- **Exercise inputs**:

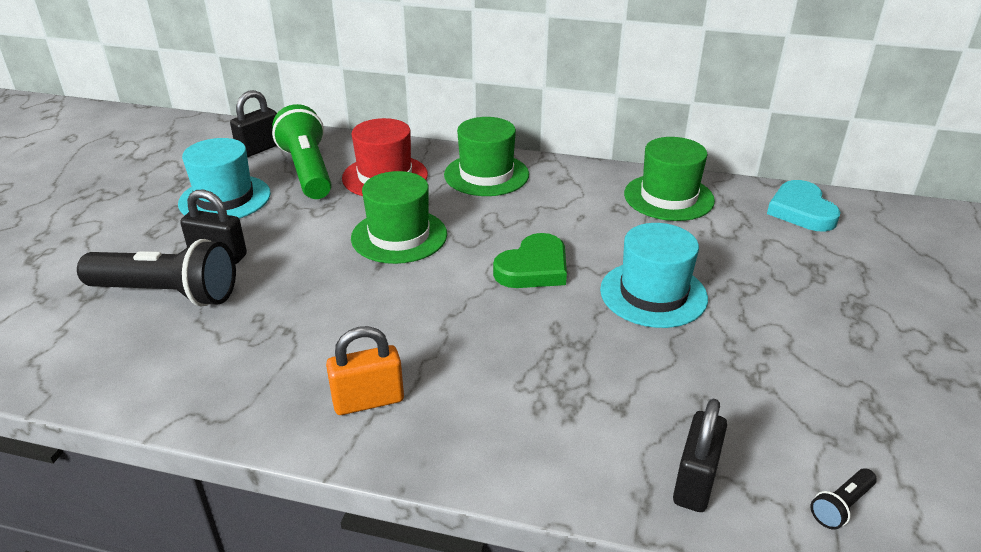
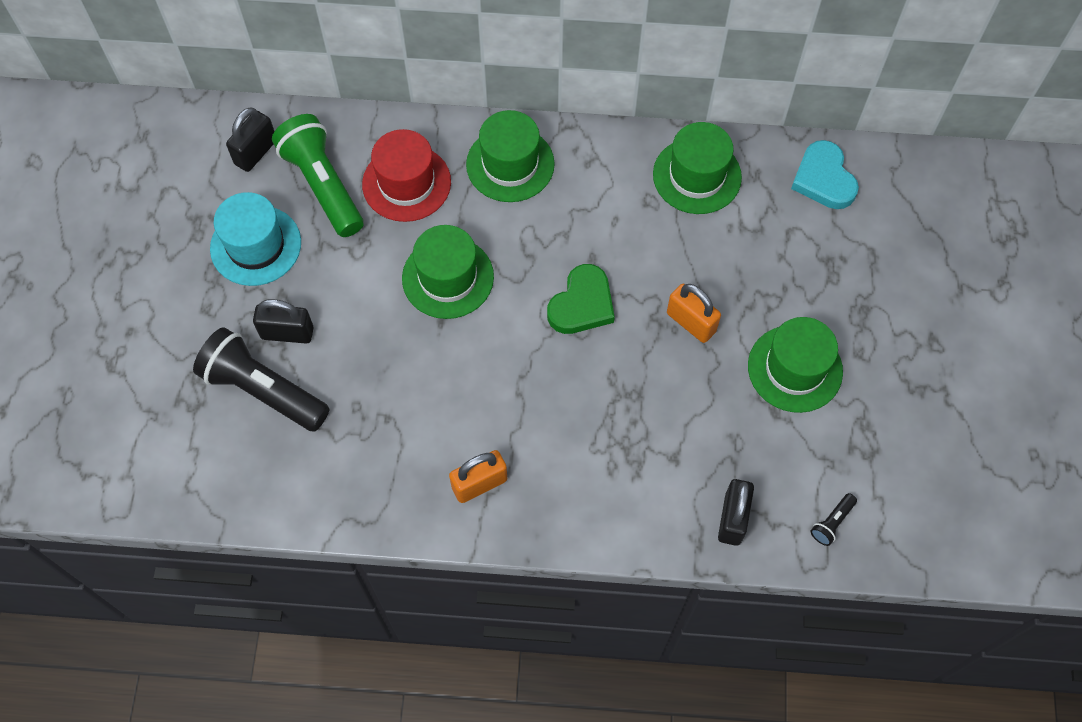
camera: 10 degrees left, 30 degrees up
(167, 293) = (263, 390): black flashlight -> black flashlight turned 150 degrees counterclockwise
(653, 294) = (691, 322): turquoise hat -> orange padlock
(777, 344) = (795, 368): none -> green hat

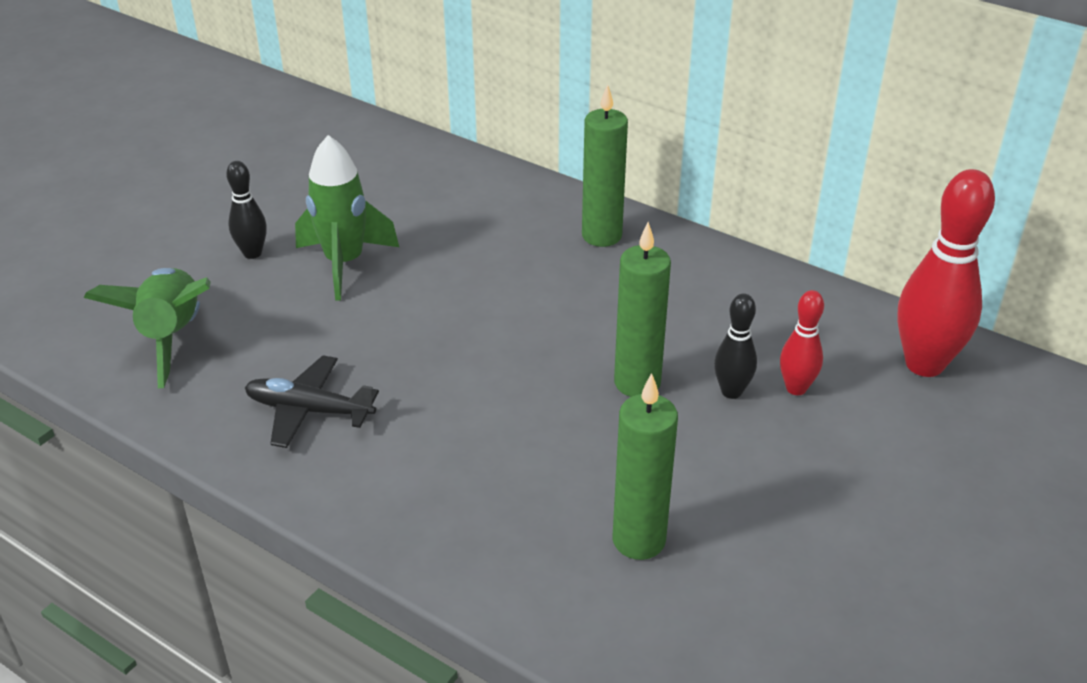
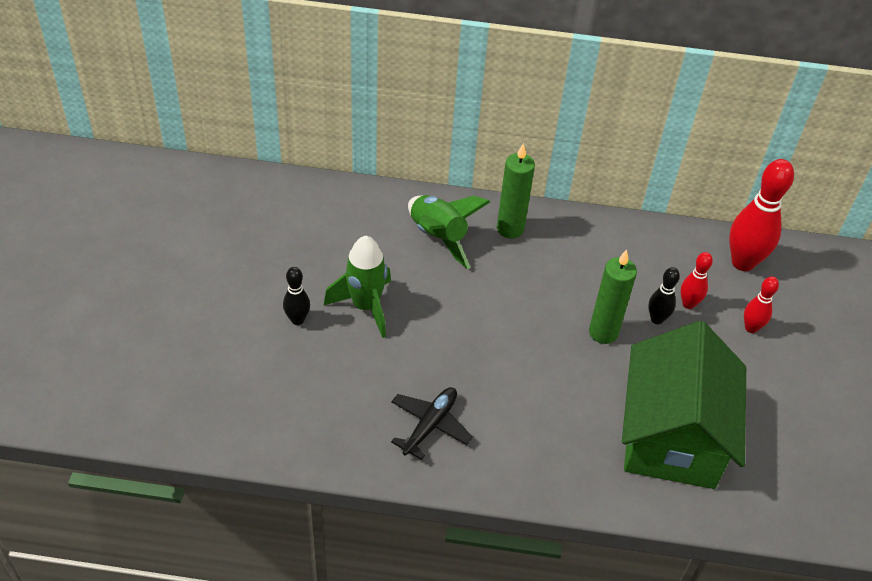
camera: 30 degrees left, 10 degrees up
(172, 337) = (299, 405): green rocket -> green rocket (438, 237)
(309, 410) = (430, 425): black plane -> black plane turned 135 degrees clockwise
(639, 540) = (671, 436): green candle -> green house
(877, 447) = (751, 328): none -> red bowling pin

- **Request**:
The answer must be a single number: the count of lines in the listing that hold the word "left".

- **Written answer**:
2